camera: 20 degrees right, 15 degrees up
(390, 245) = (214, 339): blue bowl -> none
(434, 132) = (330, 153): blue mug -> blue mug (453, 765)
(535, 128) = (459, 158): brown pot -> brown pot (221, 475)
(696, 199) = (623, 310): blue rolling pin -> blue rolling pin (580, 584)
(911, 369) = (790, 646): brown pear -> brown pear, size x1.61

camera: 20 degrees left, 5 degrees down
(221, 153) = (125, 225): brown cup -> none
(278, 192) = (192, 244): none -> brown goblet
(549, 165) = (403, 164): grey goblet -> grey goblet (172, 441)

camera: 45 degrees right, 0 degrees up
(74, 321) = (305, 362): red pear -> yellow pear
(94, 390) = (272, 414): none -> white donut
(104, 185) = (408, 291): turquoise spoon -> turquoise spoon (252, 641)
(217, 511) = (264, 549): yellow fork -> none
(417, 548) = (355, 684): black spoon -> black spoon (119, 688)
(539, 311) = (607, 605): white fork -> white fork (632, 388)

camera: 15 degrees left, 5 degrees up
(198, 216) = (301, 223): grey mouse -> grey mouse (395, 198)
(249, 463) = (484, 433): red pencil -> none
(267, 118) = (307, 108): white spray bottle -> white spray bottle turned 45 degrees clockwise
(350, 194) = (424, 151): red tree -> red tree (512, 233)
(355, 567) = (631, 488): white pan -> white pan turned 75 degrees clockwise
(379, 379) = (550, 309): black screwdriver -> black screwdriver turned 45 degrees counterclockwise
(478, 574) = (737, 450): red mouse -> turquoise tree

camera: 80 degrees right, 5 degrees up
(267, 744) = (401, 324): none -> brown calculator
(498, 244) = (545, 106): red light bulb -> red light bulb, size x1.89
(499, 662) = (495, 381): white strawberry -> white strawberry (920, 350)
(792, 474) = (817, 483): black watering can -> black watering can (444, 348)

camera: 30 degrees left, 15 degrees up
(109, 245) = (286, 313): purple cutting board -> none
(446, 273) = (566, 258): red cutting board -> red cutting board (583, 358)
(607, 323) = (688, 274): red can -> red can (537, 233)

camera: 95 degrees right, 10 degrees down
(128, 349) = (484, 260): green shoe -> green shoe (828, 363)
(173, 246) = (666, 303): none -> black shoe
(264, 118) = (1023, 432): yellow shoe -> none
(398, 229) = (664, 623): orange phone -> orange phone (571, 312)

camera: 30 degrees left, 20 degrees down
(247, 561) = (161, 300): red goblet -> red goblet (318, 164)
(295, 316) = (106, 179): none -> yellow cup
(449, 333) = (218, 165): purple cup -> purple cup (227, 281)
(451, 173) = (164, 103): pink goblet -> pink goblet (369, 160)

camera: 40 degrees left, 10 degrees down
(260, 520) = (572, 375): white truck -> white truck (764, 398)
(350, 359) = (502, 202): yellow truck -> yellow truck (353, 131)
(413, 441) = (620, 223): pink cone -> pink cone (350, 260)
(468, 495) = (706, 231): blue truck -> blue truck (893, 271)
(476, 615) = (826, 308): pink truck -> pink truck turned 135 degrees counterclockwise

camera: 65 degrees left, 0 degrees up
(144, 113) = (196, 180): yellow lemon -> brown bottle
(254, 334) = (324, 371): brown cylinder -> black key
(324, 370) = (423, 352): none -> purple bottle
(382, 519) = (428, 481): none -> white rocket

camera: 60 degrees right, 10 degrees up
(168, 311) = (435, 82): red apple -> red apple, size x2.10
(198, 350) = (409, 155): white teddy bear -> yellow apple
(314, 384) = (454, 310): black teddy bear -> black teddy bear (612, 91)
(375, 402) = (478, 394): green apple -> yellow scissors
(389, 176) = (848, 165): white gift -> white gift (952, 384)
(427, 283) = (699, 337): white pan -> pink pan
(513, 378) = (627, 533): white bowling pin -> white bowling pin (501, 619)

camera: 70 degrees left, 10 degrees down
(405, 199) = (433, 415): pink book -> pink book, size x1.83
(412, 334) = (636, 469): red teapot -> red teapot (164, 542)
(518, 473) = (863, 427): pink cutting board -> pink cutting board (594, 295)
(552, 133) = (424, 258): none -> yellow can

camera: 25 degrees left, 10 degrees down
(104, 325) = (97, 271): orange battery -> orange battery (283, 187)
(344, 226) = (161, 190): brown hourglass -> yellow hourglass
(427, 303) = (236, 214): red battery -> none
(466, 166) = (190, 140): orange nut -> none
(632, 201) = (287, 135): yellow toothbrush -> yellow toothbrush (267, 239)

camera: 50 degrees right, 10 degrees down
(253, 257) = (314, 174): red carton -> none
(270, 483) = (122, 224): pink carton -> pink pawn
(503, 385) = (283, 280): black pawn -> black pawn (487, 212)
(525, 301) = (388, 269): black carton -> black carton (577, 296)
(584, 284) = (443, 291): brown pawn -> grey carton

*****

### What you should do
Every line of the listing above that includes "pawn" should be copied out.

### Exercise output
(270, 483) = (122, 224): pink carton -> pink pawn
(503, 385) = (283, 280): black pawn -> black pawn (487, 212)
(584, 284) = (443, 291): brown pawn -> grey carton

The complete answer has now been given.